▶ _Task brief_:
Without the pictures, copy all the entries below exactly.

▶ _Data extract_:
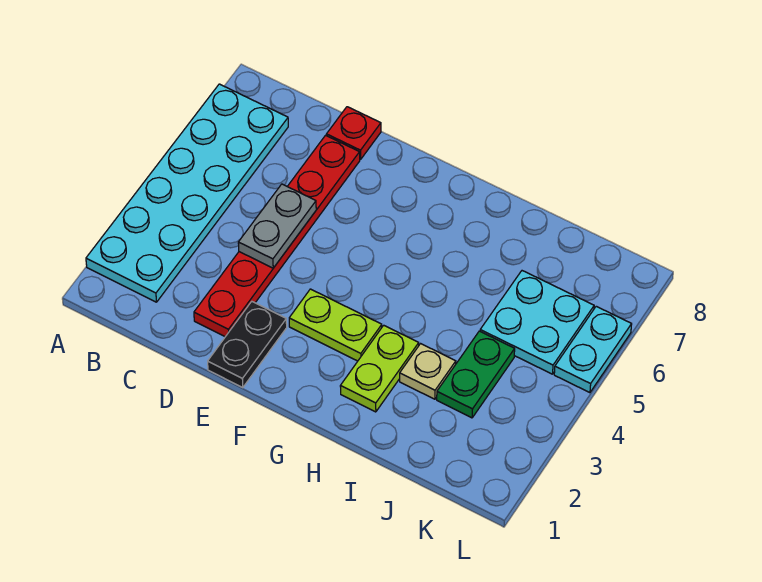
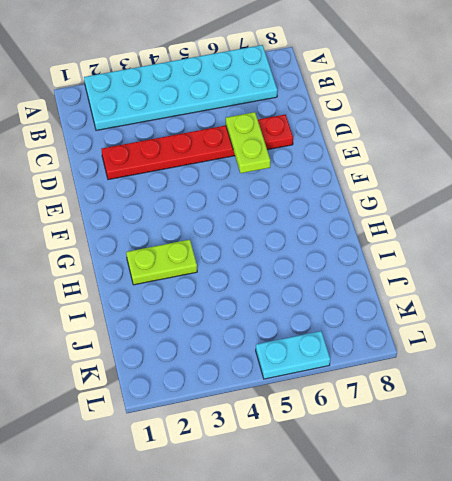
lime plate D6:E6 level 2 -> lime plate F3:G3 level 1
none -> red plate D8 level 1
none -> black plate E1:E2 level 1

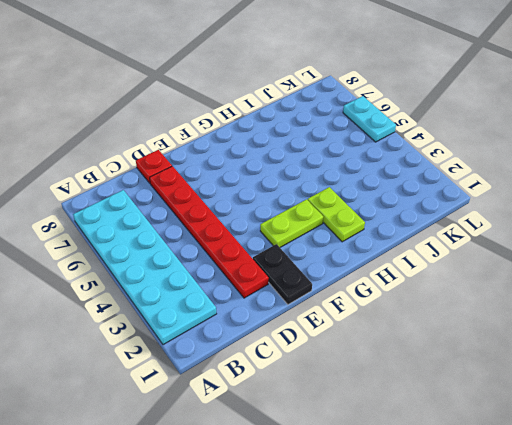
none -> tan plate I3 level 1
none -> green plate J3:J4 level 1

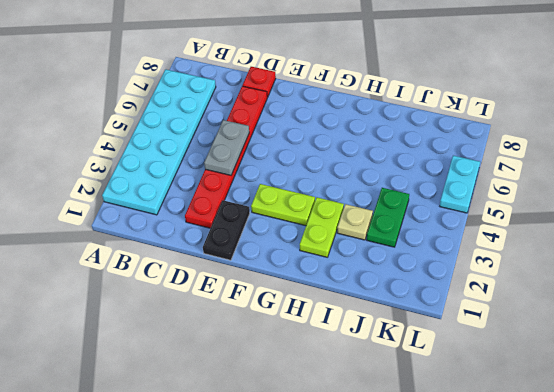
none -> cyan plate J5:K6 level 1

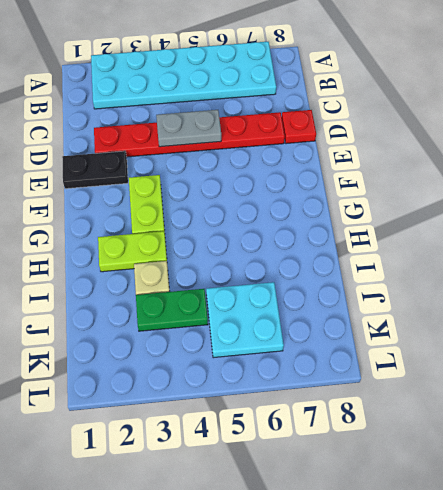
none -> cyan plate L5:L6 level 1

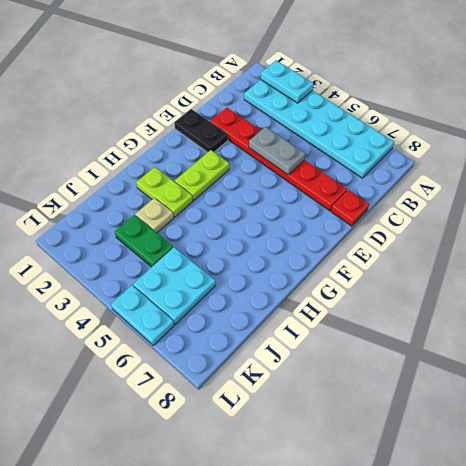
cyan plate A2:A3 level 2 -> none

▶ _Task response_:
lime plate D6:E6 level 2 -> lime plate F3:G3 level 1
none -> red plate D8 level 1
none -> black plate E1:E2 level 1

none -> tan plate I3 level 1
none -> green plate J3:J4 level 1

none -> cyan plate J5:K6 level 1

none -> cyan plate L5:L6 level 1

cyan plate A2:A3 level 2 -> none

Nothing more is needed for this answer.